◆ TASK BRIEF ◆
Below is some data. Retype exactly the lines starting at the one with "grey marker: 5 -> 2" and ending at the one with "yellow notebook: 2 -> 4".

[Source records]
○ ○ ○ ○ ○ ○ ○

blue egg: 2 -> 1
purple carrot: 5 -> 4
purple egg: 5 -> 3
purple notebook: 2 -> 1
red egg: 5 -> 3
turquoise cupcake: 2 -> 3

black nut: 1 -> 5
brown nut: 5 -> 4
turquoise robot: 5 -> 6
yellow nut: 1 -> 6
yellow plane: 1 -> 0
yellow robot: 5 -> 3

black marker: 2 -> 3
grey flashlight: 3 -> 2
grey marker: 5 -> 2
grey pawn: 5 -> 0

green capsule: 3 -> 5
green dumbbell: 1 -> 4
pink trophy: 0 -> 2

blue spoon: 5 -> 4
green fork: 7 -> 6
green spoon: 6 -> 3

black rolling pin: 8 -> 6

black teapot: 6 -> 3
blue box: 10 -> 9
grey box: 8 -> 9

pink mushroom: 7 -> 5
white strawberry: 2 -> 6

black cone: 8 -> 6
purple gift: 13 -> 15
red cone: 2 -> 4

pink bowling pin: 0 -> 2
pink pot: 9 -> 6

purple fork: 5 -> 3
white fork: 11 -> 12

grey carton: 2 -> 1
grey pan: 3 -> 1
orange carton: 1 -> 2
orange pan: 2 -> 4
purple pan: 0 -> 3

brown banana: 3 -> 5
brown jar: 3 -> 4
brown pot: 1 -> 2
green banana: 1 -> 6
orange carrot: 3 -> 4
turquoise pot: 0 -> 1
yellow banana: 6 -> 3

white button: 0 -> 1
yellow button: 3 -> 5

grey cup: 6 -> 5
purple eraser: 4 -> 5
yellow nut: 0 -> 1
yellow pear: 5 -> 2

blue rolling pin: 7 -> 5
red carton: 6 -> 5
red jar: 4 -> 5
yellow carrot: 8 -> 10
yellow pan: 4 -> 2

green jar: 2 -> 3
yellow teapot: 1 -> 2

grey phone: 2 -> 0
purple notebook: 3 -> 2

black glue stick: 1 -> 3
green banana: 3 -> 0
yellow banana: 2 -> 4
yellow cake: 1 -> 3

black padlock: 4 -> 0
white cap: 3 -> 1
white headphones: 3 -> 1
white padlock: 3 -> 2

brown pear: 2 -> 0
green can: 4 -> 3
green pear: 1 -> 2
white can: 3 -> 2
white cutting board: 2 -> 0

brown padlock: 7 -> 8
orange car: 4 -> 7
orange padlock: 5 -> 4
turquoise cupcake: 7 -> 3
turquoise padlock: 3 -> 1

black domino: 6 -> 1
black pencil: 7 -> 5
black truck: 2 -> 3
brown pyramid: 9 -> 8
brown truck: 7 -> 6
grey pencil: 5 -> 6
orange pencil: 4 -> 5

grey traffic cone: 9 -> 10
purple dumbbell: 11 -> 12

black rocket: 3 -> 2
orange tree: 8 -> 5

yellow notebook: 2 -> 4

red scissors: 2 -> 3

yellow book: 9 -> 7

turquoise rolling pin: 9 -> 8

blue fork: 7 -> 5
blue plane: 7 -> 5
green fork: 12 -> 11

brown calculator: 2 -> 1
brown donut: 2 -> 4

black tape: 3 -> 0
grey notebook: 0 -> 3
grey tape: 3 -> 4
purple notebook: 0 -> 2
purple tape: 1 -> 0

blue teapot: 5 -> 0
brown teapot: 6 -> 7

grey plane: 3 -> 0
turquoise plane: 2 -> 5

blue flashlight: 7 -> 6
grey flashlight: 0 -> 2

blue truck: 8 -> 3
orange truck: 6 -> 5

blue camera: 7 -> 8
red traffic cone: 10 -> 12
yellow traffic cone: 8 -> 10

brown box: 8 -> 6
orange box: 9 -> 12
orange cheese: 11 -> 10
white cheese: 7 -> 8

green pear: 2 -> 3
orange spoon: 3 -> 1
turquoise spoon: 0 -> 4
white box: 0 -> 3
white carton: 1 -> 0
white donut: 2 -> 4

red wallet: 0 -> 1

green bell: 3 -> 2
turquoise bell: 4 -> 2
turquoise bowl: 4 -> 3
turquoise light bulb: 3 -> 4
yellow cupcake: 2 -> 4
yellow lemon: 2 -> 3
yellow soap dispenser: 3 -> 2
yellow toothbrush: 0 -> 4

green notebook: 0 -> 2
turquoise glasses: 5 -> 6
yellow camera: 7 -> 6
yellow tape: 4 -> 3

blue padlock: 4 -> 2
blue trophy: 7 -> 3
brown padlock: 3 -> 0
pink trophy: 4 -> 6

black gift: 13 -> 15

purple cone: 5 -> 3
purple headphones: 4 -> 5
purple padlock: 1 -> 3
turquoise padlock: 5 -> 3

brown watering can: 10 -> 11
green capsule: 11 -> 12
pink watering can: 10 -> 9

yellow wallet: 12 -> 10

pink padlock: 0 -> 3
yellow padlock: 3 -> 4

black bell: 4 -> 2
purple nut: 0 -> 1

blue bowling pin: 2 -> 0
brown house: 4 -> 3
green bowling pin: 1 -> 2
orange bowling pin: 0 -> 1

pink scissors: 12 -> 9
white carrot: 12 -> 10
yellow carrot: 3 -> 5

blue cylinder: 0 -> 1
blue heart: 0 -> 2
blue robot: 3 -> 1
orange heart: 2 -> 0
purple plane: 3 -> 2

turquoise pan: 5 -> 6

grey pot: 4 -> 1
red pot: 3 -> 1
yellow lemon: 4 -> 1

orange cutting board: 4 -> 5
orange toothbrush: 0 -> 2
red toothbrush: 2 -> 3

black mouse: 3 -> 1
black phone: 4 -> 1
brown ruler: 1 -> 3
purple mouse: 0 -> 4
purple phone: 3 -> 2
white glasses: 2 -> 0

○ ○ ○ ○ ○ ○ ○

◆ TASK SOLUTION ◆
grey marker: 5 -> 2
grey pawn: 5 -> 0

green capsule: 3 -> 5
green dumbbell: 1 -> 4
pink trophy: 0 -> 2

blue spoon: 5 -> 4
green fork: 7 -> 6
green spoon: 6 -> 3

black rolling pin: 8 -> 6

black teapot: 6 -> 3
blue box: 10 -> 9
grey box: 8 -> 9

pink mushroom: 7 -> 5
white strawberry: 2 -> 6

black cone: 8 -> 6
purple gift: 13 -> 15
red cone: 2 -> 4

pink bowling pin: 0 -> 2
pink pot: 9 -> 6

purple fork: 5 -> 3
white fork: 11 -> 12

grey carton: 2 -> 1
grey pan: 3 -> 1
orange carton: 1 -> 2
orange pan: 2 -> 4
purple pan: 0 -> 3

brown banana: 3 -> 5
brown jar: 3 -> 4
brown pot: 1 -> 2
green banana: 1 -> 6
orange carrot: 3 -> 4
turquoise pot: 0 -> 1
yellow banana: 6 -> 3

white button: 0 -> 1
yellow button: 3 -> 5

grey cup: 6 -> 5
purple eraser: 4 -> 5
yellow nut: 0 -> 1
yellow pear: 5 -> 2

blue rolling pin: 7 -> 5
red carton: 6 -> 5
red jar: 4 -> 5
yellow carrot: 8 -> 10
yellow pan: 4 -> 2

green jar: 2 -> 3
yellow teapot: 1 -> 2

grey phone: 2 -> 0
purple notebook: 3 -> 2

black glue stick: 1 -> 3
green banana: 3 -> 0
yellow banana: 2 -> 4
yellow cake: 1 -> 3

black padlock: 4 -> 0
white cap: 3 -> 1
white headphones: 3 -> 1
white padlock: 3 -> 2

brown pear: 2 -> 0
green can: 4 -> 3
green pear: 1 -> 2
white can: 3 -> 2
white cutting board: 2 -> 0

brown padlock: 7 -> 8
orange car: 4 -> 7
orange padlock: 5 -> 4
turquoise cupcake: 7 -> 3
turquoise padlock: 3 -> 1

black domino: 6 -> 1
black pencil: 7 -> 5
black truck: 2 -> 3
brown pyramid: 9 -> 8
brown truck: 7 -> 6
grey pencil: 5 -> 6
orange pencil: 4 -> 5

grey traffic cone: 9 -> 10
purple dumbbell: 11 -> 12

black rocket: 3 -> 2
orange tree: 8 -> 5

yellow notebook: 2 -> 4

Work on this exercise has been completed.